Problem:
Output, word for word, every line from the line with "BrightYellowLamp (no. 2 from left)" through the final line of the data below.

Given material:

------------------------------------

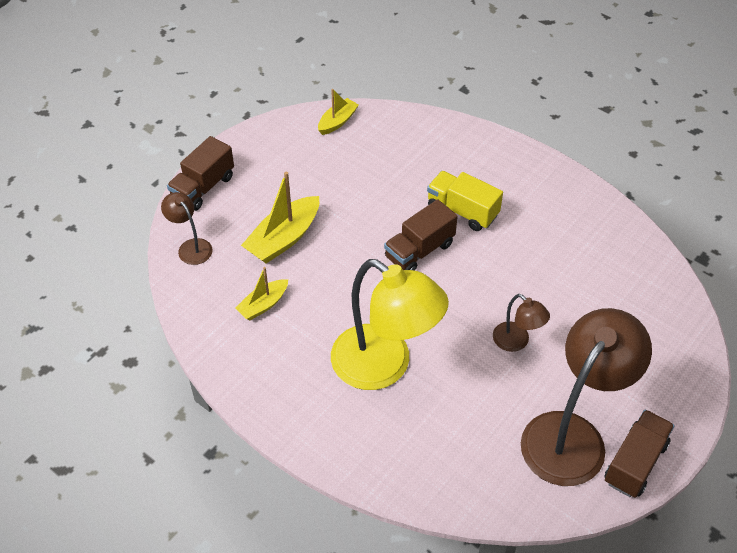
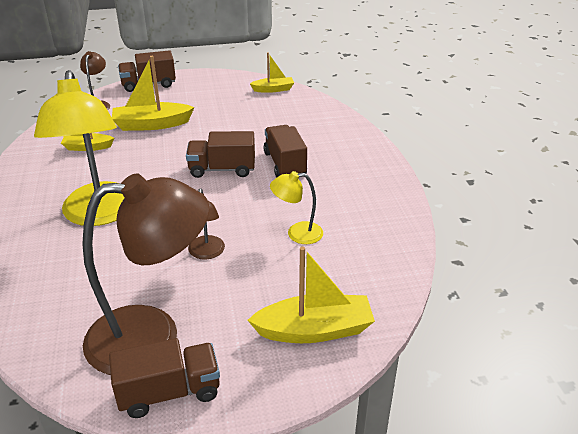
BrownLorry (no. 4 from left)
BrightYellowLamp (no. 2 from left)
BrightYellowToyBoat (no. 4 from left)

------------------------------------

Finished exercise:
BrightYellowLamp (no. 2 from left)
BrightYellowToyBoat (no. 4 from left)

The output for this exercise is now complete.